> _YOUR TASK_
Beneath this task are records; print exactly the stretch of them from the line with "SCALE3 pin SCK: A15 -> A1" through the line with "TEMP3 pin OUT: 10 -> A5", both ends included.

> _PROVIDED RECORDS_
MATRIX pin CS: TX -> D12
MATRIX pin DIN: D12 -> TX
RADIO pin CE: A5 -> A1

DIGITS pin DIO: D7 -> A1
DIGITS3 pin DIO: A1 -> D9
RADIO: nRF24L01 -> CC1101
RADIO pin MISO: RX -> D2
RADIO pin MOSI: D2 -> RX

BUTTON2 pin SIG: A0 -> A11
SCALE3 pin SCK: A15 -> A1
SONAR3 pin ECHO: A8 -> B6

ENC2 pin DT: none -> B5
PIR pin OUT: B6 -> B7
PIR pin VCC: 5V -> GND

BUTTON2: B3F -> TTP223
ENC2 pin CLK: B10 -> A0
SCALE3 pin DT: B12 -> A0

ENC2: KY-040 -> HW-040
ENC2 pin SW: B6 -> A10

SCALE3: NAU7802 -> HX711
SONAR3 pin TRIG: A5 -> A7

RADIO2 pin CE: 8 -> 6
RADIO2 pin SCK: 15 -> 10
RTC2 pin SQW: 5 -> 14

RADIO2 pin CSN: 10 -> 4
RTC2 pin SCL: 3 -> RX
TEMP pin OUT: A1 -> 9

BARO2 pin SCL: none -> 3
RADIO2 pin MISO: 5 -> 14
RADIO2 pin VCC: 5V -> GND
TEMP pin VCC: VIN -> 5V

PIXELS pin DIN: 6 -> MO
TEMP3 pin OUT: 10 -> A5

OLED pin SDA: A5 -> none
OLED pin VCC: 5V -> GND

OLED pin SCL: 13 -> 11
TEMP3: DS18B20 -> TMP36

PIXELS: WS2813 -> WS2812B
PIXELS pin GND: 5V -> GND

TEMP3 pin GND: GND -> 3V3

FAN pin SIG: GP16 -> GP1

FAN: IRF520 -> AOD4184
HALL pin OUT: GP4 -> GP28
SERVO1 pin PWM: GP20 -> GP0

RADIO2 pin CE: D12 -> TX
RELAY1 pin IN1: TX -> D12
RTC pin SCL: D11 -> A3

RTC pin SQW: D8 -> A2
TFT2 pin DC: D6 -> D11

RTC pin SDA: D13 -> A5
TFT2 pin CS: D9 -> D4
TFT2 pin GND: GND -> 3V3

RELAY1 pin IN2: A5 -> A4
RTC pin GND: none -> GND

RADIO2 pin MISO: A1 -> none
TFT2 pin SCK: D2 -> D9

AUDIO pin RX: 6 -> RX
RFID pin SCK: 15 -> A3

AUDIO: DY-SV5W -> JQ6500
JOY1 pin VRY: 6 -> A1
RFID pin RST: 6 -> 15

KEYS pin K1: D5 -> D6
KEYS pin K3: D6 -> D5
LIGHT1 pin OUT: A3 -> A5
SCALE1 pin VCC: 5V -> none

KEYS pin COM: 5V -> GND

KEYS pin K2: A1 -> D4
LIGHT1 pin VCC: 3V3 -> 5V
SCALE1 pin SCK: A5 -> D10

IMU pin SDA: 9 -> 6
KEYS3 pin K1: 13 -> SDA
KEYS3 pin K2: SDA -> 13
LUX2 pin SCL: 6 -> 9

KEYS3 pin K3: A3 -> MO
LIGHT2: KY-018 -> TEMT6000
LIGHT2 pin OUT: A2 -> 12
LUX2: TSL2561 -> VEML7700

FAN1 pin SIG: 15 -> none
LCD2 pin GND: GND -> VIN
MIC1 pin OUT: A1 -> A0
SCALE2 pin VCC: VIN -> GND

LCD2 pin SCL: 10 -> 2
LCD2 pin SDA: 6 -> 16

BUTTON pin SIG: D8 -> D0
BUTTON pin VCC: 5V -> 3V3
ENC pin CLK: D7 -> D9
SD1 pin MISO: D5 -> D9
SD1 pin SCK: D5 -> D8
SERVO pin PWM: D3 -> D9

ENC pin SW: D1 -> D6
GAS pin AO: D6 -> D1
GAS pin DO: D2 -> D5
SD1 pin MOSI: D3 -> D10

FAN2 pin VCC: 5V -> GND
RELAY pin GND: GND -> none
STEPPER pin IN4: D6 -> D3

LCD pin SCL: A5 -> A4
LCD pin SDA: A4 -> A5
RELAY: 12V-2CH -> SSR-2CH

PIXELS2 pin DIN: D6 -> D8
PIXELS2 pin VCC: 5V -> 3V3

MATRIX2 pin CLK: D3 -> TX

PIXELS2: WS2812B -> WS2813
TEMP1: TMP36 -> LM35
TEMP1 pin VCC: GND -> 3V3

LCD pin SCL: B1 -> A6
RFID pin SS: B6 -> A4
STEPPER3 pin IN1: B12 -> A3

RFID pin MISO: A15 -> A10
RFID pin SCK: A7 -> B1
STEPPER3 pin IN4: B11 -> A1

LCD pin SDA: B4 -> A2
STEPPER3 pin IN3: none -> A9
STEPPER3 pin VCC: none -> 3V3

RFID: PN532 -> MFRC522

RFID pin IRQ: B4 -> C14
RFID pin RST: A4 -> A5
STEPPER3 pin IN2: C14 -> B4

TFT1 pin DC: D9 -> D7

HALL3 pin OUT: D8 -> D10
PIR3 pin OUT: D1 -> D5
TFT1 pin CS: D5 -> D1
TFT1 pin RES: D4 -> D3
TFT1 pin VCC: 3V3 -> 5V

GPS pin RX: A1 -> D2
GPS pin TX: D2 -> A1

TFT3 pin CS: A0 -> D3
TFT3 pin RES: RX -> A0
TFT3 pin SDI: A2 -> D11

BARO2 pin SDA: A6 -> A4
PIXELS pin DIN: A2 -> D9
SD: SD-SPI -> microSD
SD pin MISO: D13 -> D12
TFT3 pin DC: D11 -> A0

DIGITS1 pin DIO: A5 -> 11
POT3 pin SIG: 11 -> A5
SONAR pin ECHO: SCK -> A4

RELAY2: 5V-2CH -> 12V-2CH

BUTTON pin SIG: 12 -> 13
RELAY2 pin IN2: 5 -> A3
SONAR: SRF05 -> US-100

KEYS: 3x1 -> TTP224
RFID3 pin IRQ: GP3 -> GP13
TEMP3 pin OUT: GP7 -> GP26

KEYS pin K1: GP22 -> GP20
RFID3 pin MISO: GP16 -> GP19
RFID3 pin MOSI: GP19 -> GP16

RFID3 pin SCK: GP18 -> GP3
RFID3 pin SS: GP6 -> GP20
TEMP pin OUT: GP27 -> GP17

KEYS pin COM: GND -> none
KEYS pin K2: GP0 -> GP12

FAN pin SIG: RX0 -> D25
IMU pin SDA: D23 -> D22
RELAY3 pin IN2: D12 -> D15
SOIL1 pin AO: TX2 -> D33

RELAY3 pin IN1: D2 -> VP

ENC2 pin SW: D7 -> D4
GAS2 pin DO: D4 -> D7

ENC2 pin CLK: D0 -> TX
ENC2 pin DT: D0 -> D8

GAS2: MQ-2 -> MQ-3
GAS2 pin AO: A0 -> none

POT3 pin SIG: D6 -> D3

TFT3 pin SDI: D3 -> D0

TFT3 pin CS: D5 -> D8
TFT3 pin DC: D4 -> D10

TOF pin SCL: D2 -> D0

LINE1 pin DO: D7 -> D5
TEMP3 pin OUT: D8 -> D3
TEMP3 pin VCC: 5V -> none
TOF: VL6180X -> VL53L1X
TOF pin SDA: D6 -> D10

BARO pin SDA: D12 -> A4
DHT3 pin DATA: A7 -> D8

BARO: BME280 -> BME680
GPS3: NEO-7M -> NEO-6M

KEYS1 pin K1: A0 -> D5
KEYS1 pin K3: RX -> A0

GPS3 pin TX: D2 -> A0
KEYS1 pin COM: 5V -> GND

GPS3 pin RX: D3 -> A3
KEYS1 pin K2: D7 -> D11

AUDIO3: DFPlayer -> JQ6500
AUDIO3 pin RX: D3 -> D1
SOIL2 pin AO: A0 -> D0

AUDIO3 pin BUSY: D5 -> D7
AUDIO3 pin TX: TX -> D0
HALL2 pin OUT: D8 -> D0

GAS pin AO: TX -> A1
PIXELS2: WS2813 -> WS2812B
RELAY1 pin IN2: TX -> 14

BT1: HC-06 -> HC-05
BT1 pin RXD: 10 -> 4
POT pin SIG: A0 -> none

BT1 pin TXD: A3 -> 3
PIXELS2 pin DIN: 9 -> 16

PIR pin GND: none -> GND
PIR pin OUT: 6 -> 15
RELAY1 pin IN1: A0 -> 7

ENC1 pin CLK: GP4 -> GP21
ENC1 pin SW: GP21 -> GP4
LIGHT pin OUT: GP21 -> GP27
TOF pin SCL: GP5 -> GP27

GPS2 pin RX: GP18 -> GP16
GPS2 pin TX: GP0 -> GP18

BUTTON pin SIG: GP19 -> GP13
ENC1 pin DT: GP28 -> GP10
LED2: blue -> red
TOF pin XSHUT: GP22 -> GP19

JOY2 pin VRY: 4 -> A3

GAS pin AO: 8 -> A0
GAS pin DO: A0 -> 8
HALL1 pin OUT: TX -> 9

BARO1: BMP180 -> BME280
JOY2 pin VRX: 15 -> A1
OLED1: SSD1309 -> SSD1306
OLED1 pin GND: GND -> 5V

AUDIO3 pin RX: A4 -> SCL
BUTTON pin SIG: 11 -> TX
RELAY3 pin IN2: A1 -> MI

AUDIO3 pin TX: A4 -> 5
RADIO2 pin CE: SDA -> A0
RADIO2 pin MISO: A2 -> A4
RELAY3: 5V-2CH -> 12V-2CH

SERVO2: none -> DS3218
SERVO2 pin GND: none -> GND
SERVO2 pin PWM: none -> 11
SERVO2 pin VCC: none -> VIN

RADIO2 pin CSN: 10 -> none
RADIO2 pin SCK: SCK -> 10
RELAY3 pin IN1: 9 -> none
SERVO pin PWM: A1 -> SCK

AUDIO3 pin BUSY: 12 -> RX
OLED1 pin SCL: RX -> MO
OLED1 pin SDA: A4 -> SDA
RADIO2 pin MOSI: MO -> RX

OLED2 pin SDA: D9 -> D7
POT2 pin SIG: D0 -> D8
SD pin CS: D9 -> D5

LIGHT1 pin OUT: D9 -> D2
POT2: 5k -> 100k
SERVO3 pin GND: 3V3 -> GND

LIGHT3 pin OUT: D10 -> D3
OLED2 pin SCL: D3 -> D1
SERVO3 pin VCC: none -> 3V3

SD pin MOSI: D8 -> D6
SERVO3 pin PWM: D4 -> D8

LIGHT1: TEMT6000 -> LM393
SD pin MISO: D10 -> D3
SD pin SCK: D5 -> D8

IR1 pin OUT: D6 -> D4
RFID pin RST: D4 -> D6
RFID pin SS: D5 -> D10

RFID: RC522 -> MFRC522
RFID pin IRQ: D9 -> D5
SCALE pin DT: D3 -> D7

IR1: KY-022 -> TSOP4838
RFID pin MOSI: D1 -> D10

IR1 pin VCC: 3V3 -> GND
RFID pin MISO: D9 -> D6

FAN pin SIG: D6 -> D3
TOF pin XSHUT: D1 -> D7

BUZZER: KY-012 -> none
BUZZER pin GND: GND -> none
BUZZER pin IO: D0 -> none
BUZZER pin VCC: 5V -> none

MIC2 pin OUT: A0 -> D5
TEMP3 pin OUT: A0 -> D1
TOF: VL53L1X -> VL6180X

> _EXPECTED ANSWER_
SCALE3 pin SCK: A15 -> A1
SONAR3 pin ECHO: A8 -> B6

ENC2 pin DT: none -> B5
PIR pin OUT: B6 -> B7
PIR pin VCC: 5V -> GND

BUTTON2: B3F -> TTP223
ENC2 pin CLK: B10 -> A0
SCALE3 pin DT: B12 -> A0

ENC2: KY-040 -> HW-040
ENC2 pin SW: B6 -> A10

SCALE3: NAU7802 -> HX711
SONAR3 pin TRIG: A5 -> A7

RADIO2 pin CE: 8 -> 6
RADIO2 pin SCK: 15 -> 10
RTC2 pin SQW: 5 -> 14

RADIO2 pin CSN: 10 -> 4
RTC2 pin SCL: 3 -> RX
TEMP pin OUT: A1 -> 9

BARO2 pin SCL: none -> 3
RADIO2 pin MISO: 5 -> 14
RADIO2 pin VCC: 5V -> GND
TEMP pin VCC: VIN -> 5V

PIXELS pin DIN: 6 -> MO
TEMP3 pin OUT: 10 -> A5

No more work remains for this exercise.